Data extracts: Begin

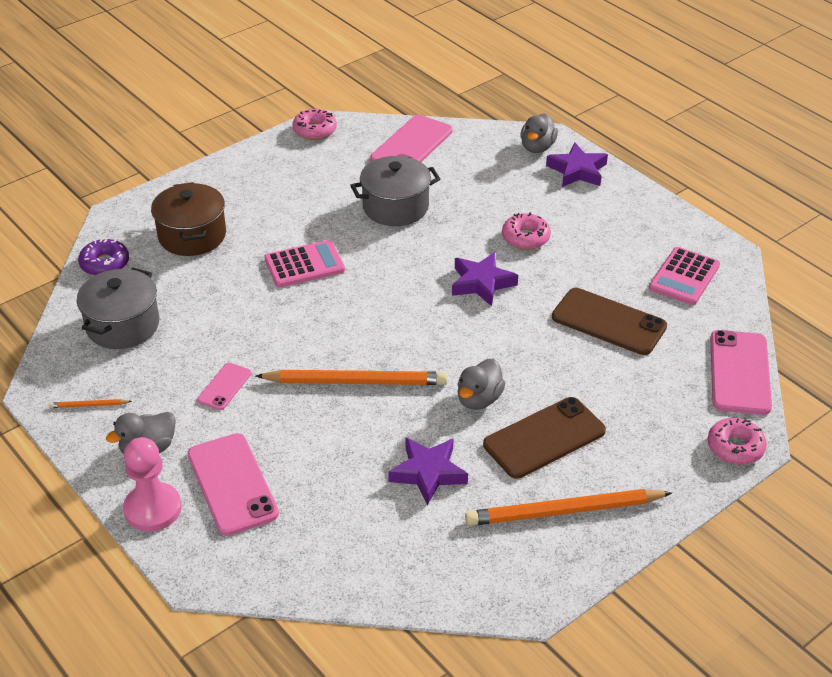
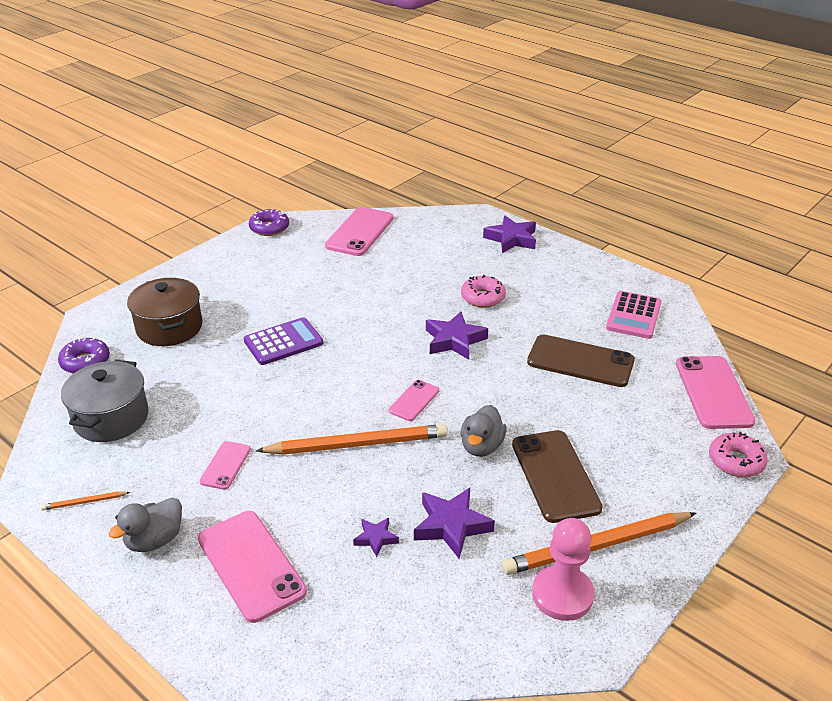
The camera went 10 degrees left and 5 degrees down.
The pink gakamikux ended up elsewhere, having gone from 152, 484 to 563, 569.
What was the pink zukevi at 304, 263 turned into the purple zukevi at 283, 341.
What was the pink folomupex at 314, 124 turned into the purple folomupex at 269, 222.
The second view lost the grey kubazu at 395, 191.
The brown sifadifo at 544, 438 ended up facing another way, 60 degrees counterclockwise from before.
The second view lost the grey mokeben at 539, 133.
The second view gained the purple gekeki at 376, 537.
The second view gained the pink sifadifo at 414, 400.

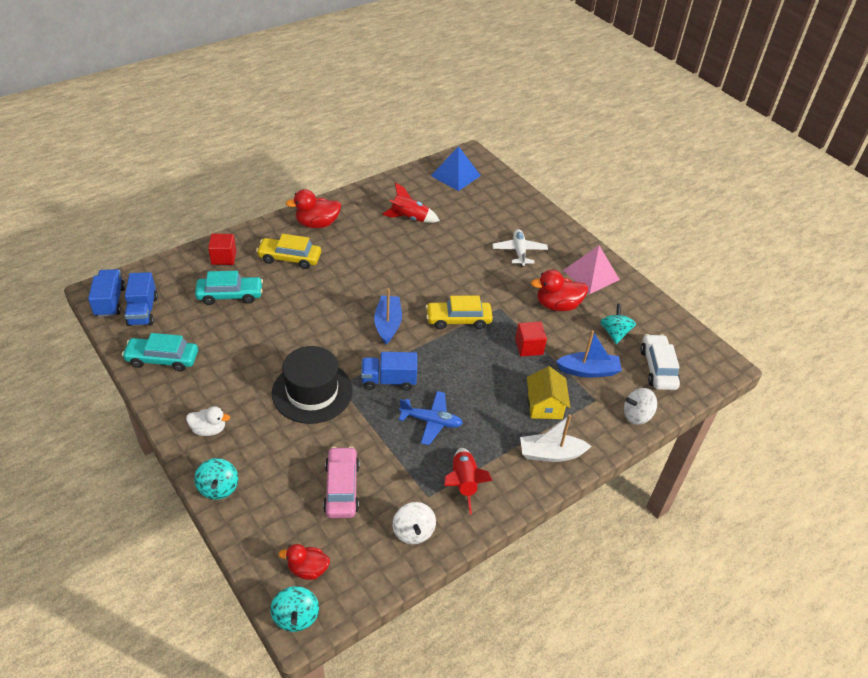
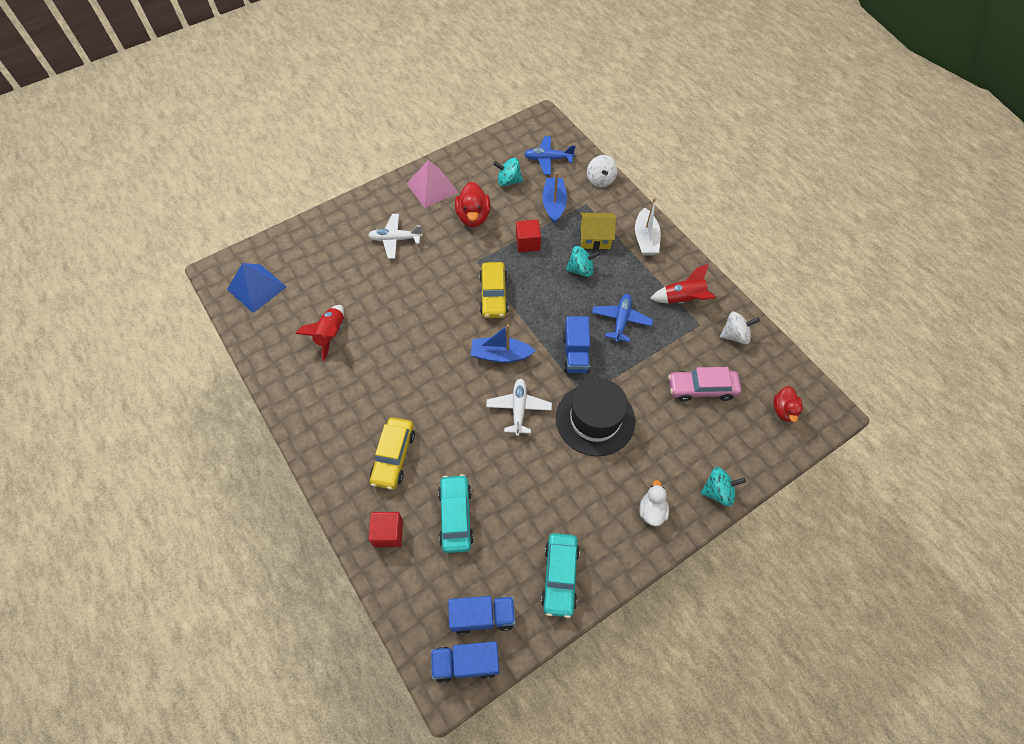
The camera went 85 degrees left and 15 degrees up.
The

Data extracts: End

**The problem:** Beginning with the line that contains "The second view lost the grey mokeben" in the data above, please copy each line exactly until the last line, both ends included, skipping any pictures.

**Answer space:**
The second view lost the grey mokeben at 539, 133.
The second view gained the purple gekeki at 376, 537.
The second view gained the pink sifadifo at 414, 400.

The camera went 85 degrees left and 15 degrees up.
The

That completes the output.